• **TASK GOAL**
Once the pictures are set aside, retype the remaining entries exactly.

• **RECORDS SHOWN**
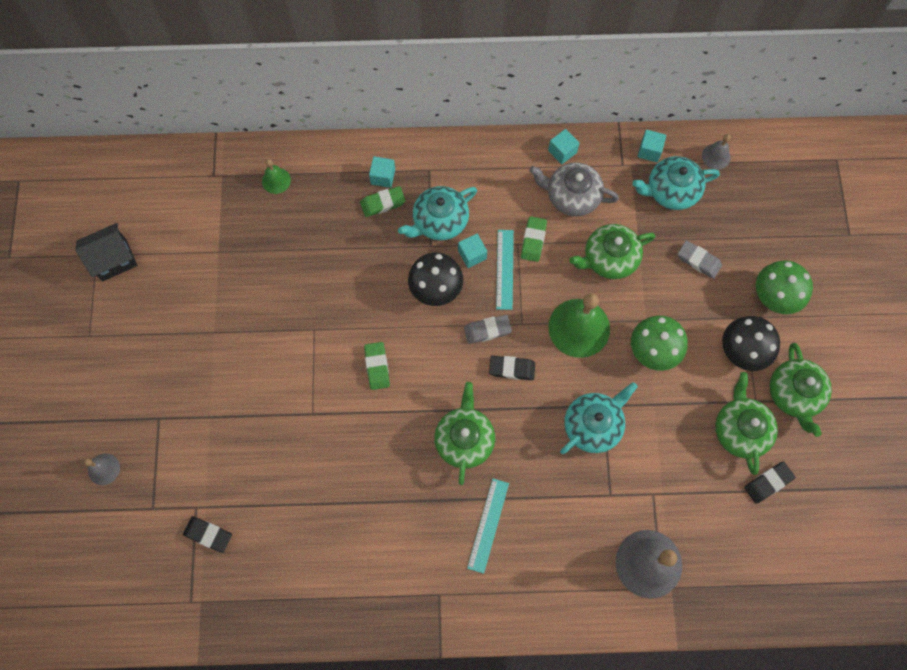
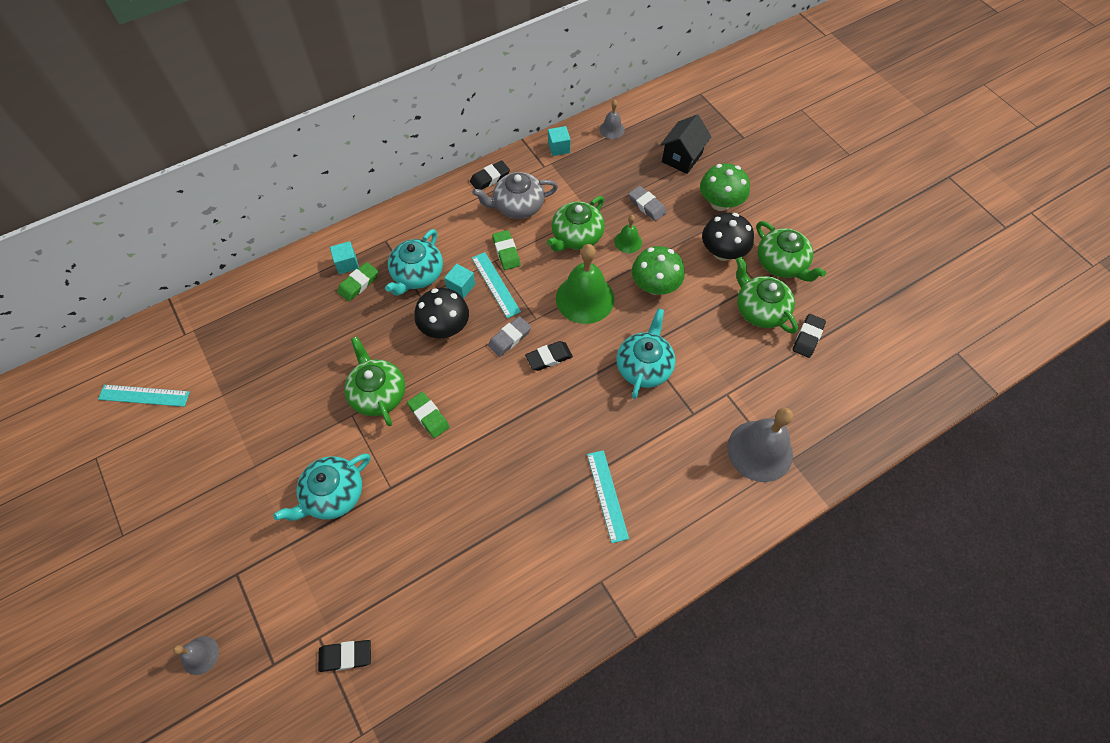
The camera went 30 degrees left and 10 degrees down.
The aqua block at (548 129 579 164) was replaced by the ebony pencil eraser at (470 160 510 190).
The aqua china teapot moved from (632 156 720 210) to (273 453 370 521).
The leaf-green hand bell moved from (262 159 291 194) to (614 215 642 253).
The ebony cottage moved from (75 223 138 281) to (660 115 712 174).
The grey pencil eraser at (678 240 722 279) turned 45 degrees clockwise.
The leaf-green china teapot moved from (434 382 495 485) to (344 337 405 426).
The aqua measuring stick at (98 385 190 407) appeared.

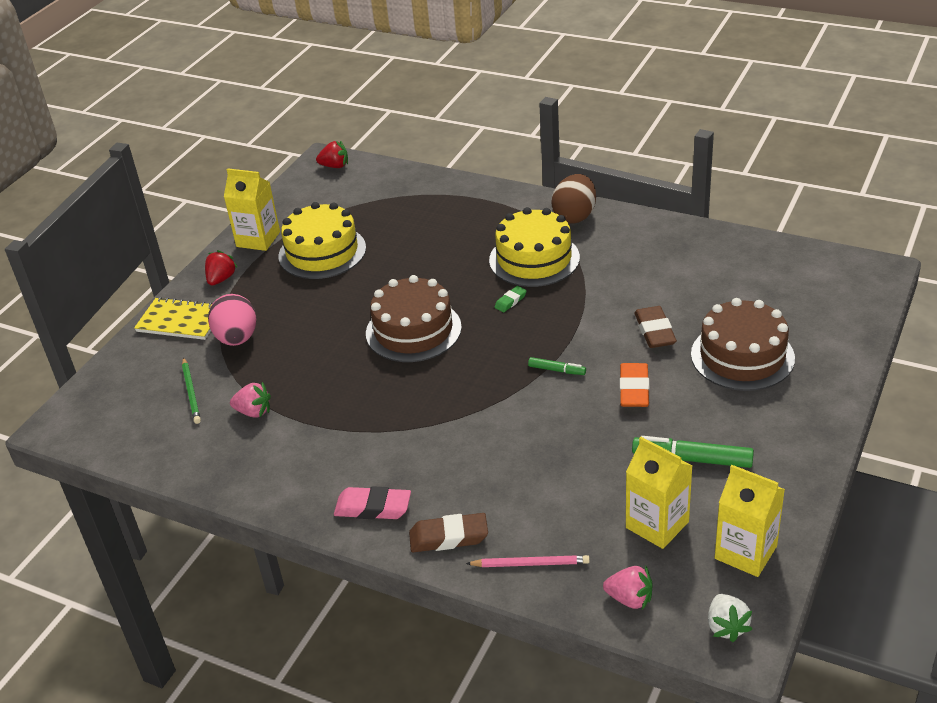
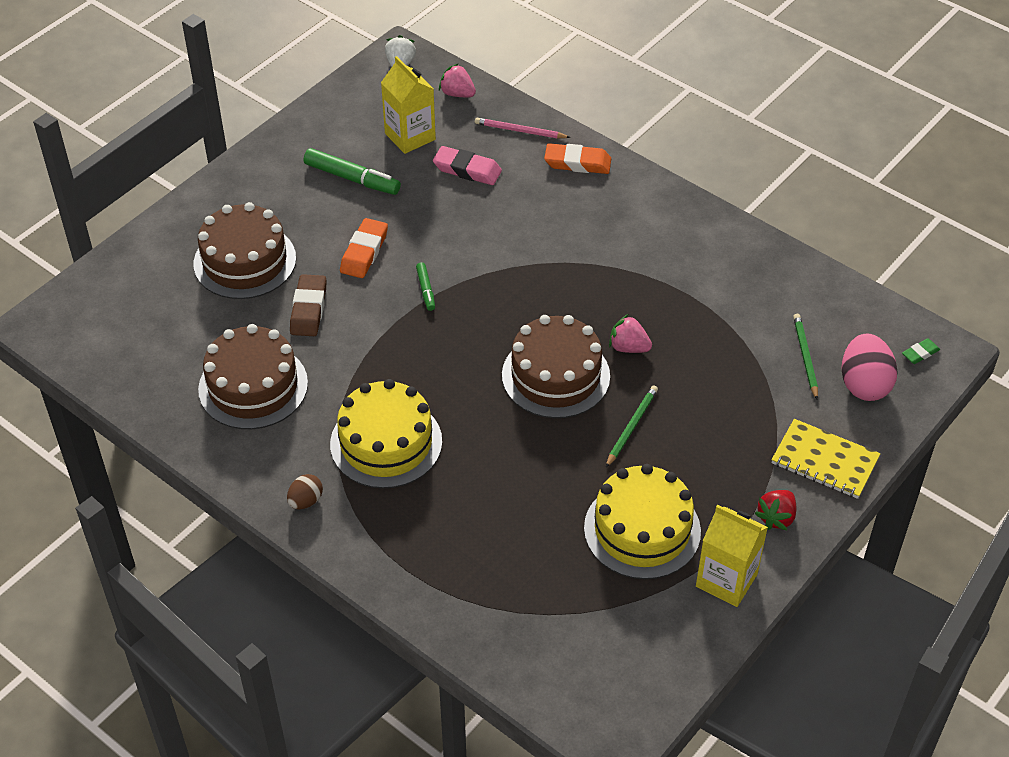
The camera went 170 degrees left and 10 degrees up.
The scarlet berry at (316 141 348 168) disappeared.
The russet toy egg at (551 174 596 224) changed to 0.54 times the size.
The leaf-green pencil eraser moved from (494 286 527 312) to (902 338 940 364).
The rose-pink toy egg moved from (208 294 256 346) to (841 334 898 401).
The leaf-green marker at (528 357 586 375) turned 135 degrees counterclockwise.
The rose-pink berry moved from (230 382 271 418) to (609 314 652 353).
The bright yellow juice carton at (715 465 785 577) disappeared.
The rose-pink pencil eraser moved from (334 486 411 519) to (433 146 502 185).
The russet pencil eraser at (409 513 488 552) became the bright orange pencil eraser at (544 143 611 174).
The russet gateau at (198 324 308 429) appeared.
The leaf-green lead pencil at (606 385 658 467) appeared.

• **ANSWER TO THE PROBLEM**
The camera went 30 degrees left and 10 degrees down.
The aqua block at (548 129 579 164) was replaced by the ebony pencil eraser at (470 160 510 190).
The aqua china teapot moved from (632 156 720 210) to (273 453 370 521).
The leaf-green hand bell moved from (262 159 291 194) to (614 215 642 253).
The ebony cottage moved from (75 223 138 281) to (660 115 712 174).
The grey pencil eraser at (678 240 722 279) turned 45 degrees clockwise.
The leaf-green china teapot moved from (434 382 495 485) to (344 337 405 426).
The aqua measuring stick at (98 385 190 407) appeared.

The camera went 170 degrees left and 10 degrees up.
The scarlet berry at (316 141 348 168) disappeared.
The russet toy egg at (551 174 596 224) changed to 0.54 times the size.
The leaf-green pencil eraser moved from (494 286 527 312) to (902 338 940 364).
The rose-pink toy egg moved from (208 294 256 346) to (841 334 898 401).
The leaf-green marker at (528 357 586 375) turned 135 degrees counterclockwise.
The rose-pink berry moved from (230 382 271 418) to (609 314 652 353).
The bright yellow juice carton at (715 465 785 577) disappeared.
The rose-pink pencil eraser moved from (334 486 411 519) to (433 146 502 185).
The russet pencil eraser at (409 513 488 552) became the bright orange pencil eraser at (544 143 611 174).
The russet gateau at (198 324 308 429) appeared.
The leaf-green lead pencil at (606 385 658 467) appeared.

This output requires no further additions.